━━━━━ RAW DATA

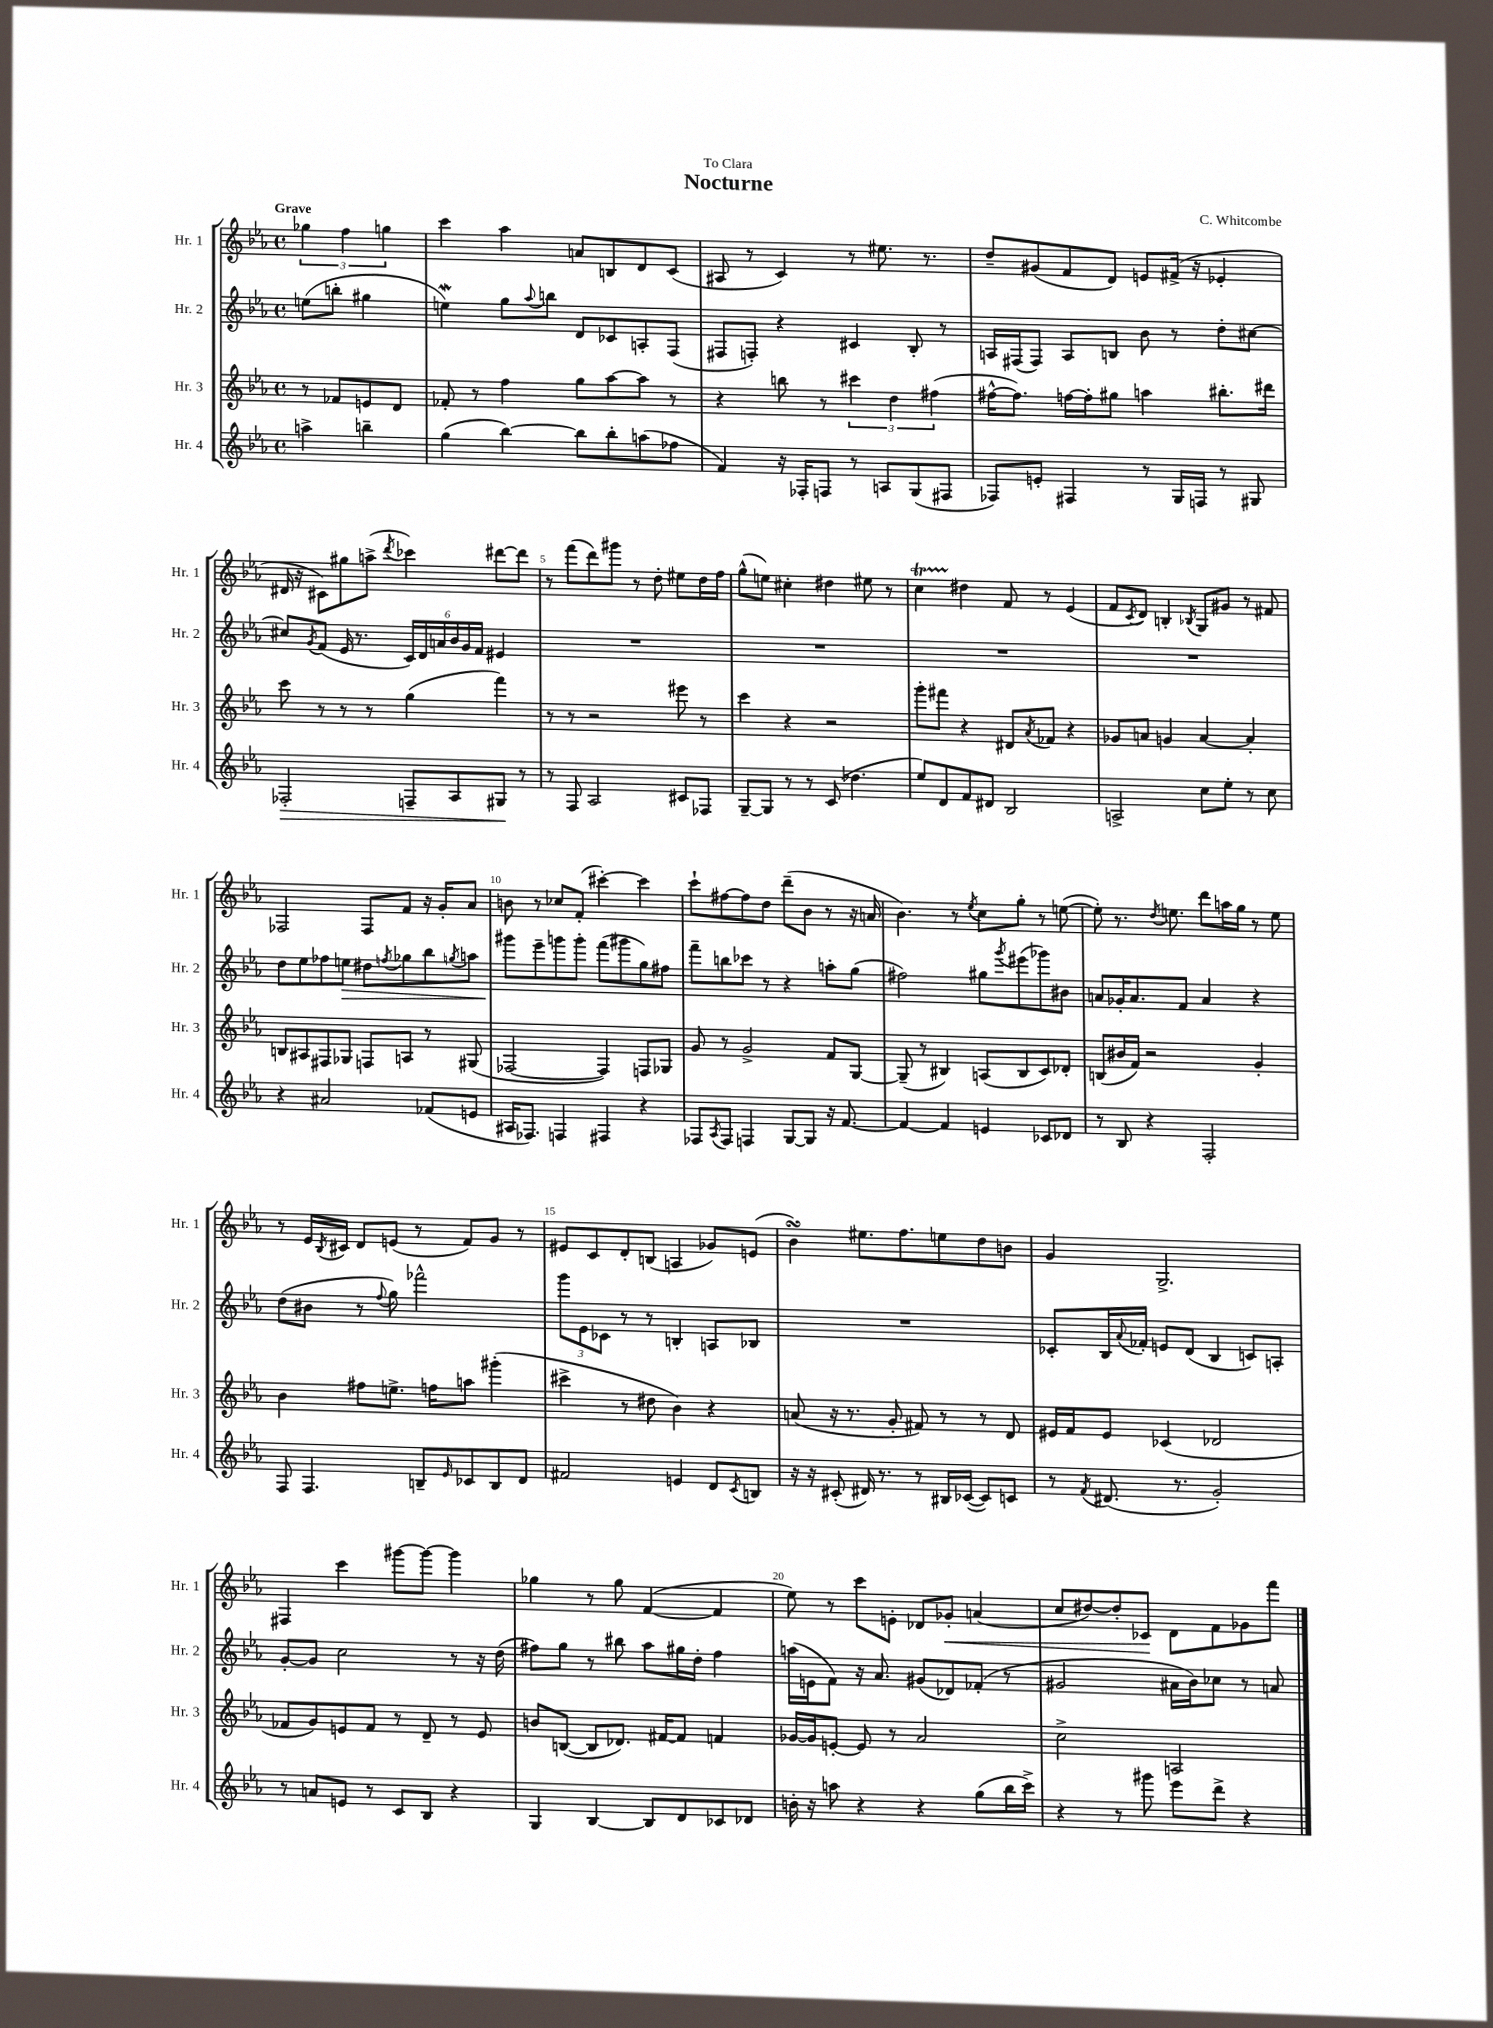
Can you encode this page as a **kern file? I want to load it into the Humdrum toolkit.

**kern	**kern	**kern	**kern
*staff4	*staff3	*staff2	*staff1
*clefG2	*clefG2	*clefG2	*clefG2
*k[b-e-a-]	*k[b-e-a-]	*k[b-e-a-]	*k[b-e-a-]
*M4/4	*M4/4	*M4/4	*M4/4
*met(c)	*met(c)	*met(c)	*met(c)
4aa^\	8r	(8ee\L	6gg-\
.	8f-/L	8bb'\J	.
.	.	.	6ff\
4bb~\	8e/	4gg#\	.
.	.	.	6gg\
.	8d/J	.	.
=	=	=	=
(4gg\	8f-'/	4ee\)	4ccc\
.	8r	.	.
[4bb-\)	4ff\	8gg\L	4aa-\
.	.	8qqaa-/	.
.	.	8bb\J	.
8bb-\]L	8gg\L	8d/L	8a/L
8bb-'\	[8aa-\	8c-/	8B/
(8aa\	8aa-\]J	8A'/	8d/
8ff-\J	8r	(8F/J	(8c/J
=	=	=	=
4f/)	4r	8F#/L	8A#/
.	.	8F'/J)	8r
16r	8bb\	4r	4c/)
16F-'/LK	.	.	.
8F/J	8r	.	.
8r	6ccc#\	4c#/	8r
8A/L	.	.	8.ee#\
.	6dd\	.	.
(8G/	.	8B-'/	.
.	.	.	8.r
.	(6ff#\	.	.
8F#/J	.	8r	.
=	=	=	=
8F-/L)	[16ff#^^\LK	16A/LL	8dd~/L
.	8.ff#\]J)	(16F#/J	.
8e'/J	.	8F#/J)	(8g#/
4F#/	[16ff\LL	8A/L	8f/
.	16ff'\]J	.	.
.	8gg#\J	8B/J	8d/J)
8r	4aa\	8b-\	8e/L
16G/LL	.	8r	(16f#^/Jk
16F/JJ	.	.	16r
8r	8.bb#'\L	8dd'\L	4e-'/
8G#/	.	[8cc#\J	.
.	16ddd#\Jk	.	.
=	=	=	=
2F-'/	8ccc\	8cc#/]L	16d#/
.	.	.	16r
.	.	8qg/	.
.	8r	(8f/J	8c#\L)
.	8r	16e-/	8gg#\
.	.	8.r	.
.	8r	.	(8aa^\J
.	.	.	8qddd/
8F~/L	(4gg\	24c/LL)	4ccc-\)
.	.	24d/	.
.	.	24a/	.
8A-/	.	24b-/	.
.	.	24g/	.
.	.	24f/JJ	.
8G#/J	4fff\)	4e#/	[8ddd#\L
8r	.	.	8ddd#\]J
=	=	=	=
8r	8r	1r	8r
8F/	8r	.	(8fff\L
2A-/	2r	.	8ddd\)
.	.	.	8ggg#\J
.	.	.	8r
.	.	.	8dd'\
8c#/L	8eee#\	.	8ee#\L
8F-/J	8r	.	16dd\L
.	.	.	16ff\JJ
=	=	=	=
[8G~/L	4ccc\	1r	(8gg^^\L
8G/]J	.	.	8ee\J)
8r	4r	.	4cc#'\
8r	.	.	.
(8c/	2r	.	4dd#\
4.dd-\	.	.	.
.	.	.	8ee#\
.	.	.	8r
=	=	=	=
8ee-/L)	8ggg'\L	1r	4cc\
8d/	8fff#\J	.	.
8f/	4r	.	4dd#\
8d#/J	.	.	.
2B-/	8d#/L	.	8f/
.	8qa-/	.	.
.	8f-/J	.	8r
.	4r	.	(4e-/
=	=	=	=
2A^/	8g-/L	1r	8f/L
.	.	.	8qc/
.	8a/J	.	8d/J)
.	4g/	.	4B'/
.	.	.	8qB-/
8cc\L	[4a/	.	8G/L
8ee-'\J	.	.	8g#/J
8r	4a'/]	.	8r
8cc\	.	.	8f#/
=	=	=	=
4r	8B/L	8dd\L	2F-/
.	8A#/	8ee-\	.
2a#/	8F#/	8ff-\	.
.	8G-/J	8ee\J	.
.	8F/L	8dd#\L	8F-/L
.	.	8qff/	.
.	8A/J	8gg-\	8f/J
(8f-/L	8r	8bb-\	16r
.	.	.	16g'/LK
.	.	8qgg/	.
8e/J	(8G#/	8aa\J	8a-/J
=	=	=	=
16A#/LK	[2F-/	8ggg#\L	8b\
8.F-/J)	.	.	.
.	.	8eee-~\	8r
4F/	.	8ggg\	8cc-/L
.	.	8ggg'\J	(8f'/J
4F#/	4F-/])	(8fff\L	[4ccc#'\)
.	.	8ggg#\	.
4r	8F/L	8gg\)	4ccc#\]
.	8G-/J	8ff#\J	.
=	=	=	=
8F-/L	8g/	8fff~\L	8ccc`\L
8qA-/	.	.	.
8F-/J	8r	8bb\	[8ff#\
4F/	2g^/	8ccc-\J	8ff#\]
.	.	8r	8dd\J
[8G/L	.	4r	(8ddd~\L
8G/]J	.	.	8b-\J
16r	8f/L	8aa'\L	8r
[8.f/	.	.	.
.	[8G/J	(8gg\J	16r
.	.	.	16a/
=	=	=	=
4f/_	(8G~/]	2ff#\)	4.b-\)
.	8r	.	.
4f/]	4B#/)	.	.
.	.	.	8r
.	.	.	8qee-/
4e/	(8A/L	8gg#\L	8cc\L
.	.	8qggg/	.
.	8B#/	(8eee#\	8gg'\J
8c-/L	8c/)	8ggg-\)	8r
8d-/J	8d-'/J	8b#\J	([8ee\
=	=	=	=
8r	(8B/L	8a/L	8ee'\])
8B-/	16b#/L	16g-'/K	8.r
.	16f/JJ)	8.a/	.
4r	2r	.	.
.	.	.	8qdd/
.	.	.	8.ee\
.	.	8f/J	.
2F'/	.	4a/	8ddd\L
.	.	.	16aa\L
.	.	.	16gg\JJ
.	4g'/	4r	8r
.	.	.	8ee\
=	=	=	=
8F/	4b-\	(8dd\L	8r
4.F/	.	8b#\J	16e-/LL
.	.	.	8qB-/
.	.	.	16c#/JJ
.	8ff#\L	8r	8d/L
.	.	8qqff/	.
.	8.ee^\J	8gg\)	(8e/J
8B~/L	.	2fff-^^\	8r
.	16ff\LK	.	.
16qqe-/	.	.	.
8c-/	8aa\J	.	8f/L)
8B/	(4ggg#'\	.	8g/J
8d/J	.	.	8r
=	=	=	=
2f#/	4ccc#^\	12ggg\L	8e#/L
.	.	12e-\	.
.	.	.	8c/
.	.	12c-\J	.
.	8r	8r	8d'/
.	8dd#\	8r	(8B/J
4e/	4b-\)	4B'/	4A/
8d/L	4r	8A/L	8g-/L)
8qc/	.	.	.
8B/J	.	8B-/J	(8e/J
=	=	=	=
16r	(8a/	1r	4b-\)
16r	.	.	.
(8c#'/	16r	.	.
.	8.r	.	.
16d#/)	.	.	8.ee#\L
8.r	.	.	.
.	8g'/	.	.
.	.	.	8.ff\
8r	8f#/)	.	.
16B#/LL	8r	.	8ee\
([16c-/JJ	.	.	.
8c-/]L)	8r	.	8dd\
8c/J	8d/	.	8b\J
=	=	=	=
8r	16e#/LL	8c-'/L	4g/
.	16f/J	.	.
8qf/	.	.	.
(8.d#/	8e#/J	16B-/L	.
.	.	8qqa-/	.
.	.	16f-'/JJ	.
.	(4c-/	8e/L	2.G^/
8.r	.	.	.
.	.	(8d/J	.
2g'/)	2d-/	4B-/	.
.	.	8c/L)	.
.	.	8A'/J	.
=	=	=	=
8r	8f-/L	[8g'/L	4F#/
8a/L	8g/)	8g/]J	.
8e/J	8e/	2cc\	4ccc\
8r	8f-/J	.	.
8c/L	8r	.	[8ggg#\L
8B-/J	8d~/	.	8ggg#\_J
4r	8r	8r	4ggg#\]
.	8e/	16r	.
.	.	(16dd\	.
=	=	=	=
4G/	8b/L	8ff#\L)	4gg-\
.	([8B/J	8gg\J	.
[4B-/	8B/]L	8r	8r
.	8.d-/J)	8bb#\	8gg-\
8B-/]L	.	8aa-\L	([4f/
.	[16f#/LK	.	.
8d/	8f#/]J	16gg#\L	.
.	.	16dd'\JJ	.
8c-/	4f/	4ff#\	4f/]
8d-/J	.	.	.
=	=	=	=
16b'\	[16g-/LL	(16aa\LL	8ee-\)
16r	16g-/]J	16e\J	.
8aa\	[8e'/J	8f\J)	8r
4r	8e/]	16r	8ccc\L
.	.	8.a-/	.
.	8r	.	8e'\J
4r	2a-/	(8g#/L	8d-/L
.	.	8d-/)	8g-'/J
(8gg\L	.	(8f-'/J	(4a/
16bb-\L	.	8r	.
16ccc^\JJ)	.	.	.
=	=	=	=
4r	2cc^\	2g#/	8cc/L
.	.	.	[8dd#/)
8r	.	.	8dd#'/]
8ggg#\	.	.	8c-/J
8eee-\L	2A/	16a#\LL	8d\L
.	.	16b-\J)	.
8ddd^\J	.	8cc-\J	8f\
4r	.	8r	8g-\
.	.	8a/	8fff\J
==	==	==	==
*-	*-	*-	*-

━━━━━━━━━━

* AIM
Pick out each line above that contains the string "kern", and copy those lines in full.

* THE RESPONSE
Can you encode this page as a **kern file? I want to load it into the Humdrum toolkit.
**kern	**kern	**kern	**kern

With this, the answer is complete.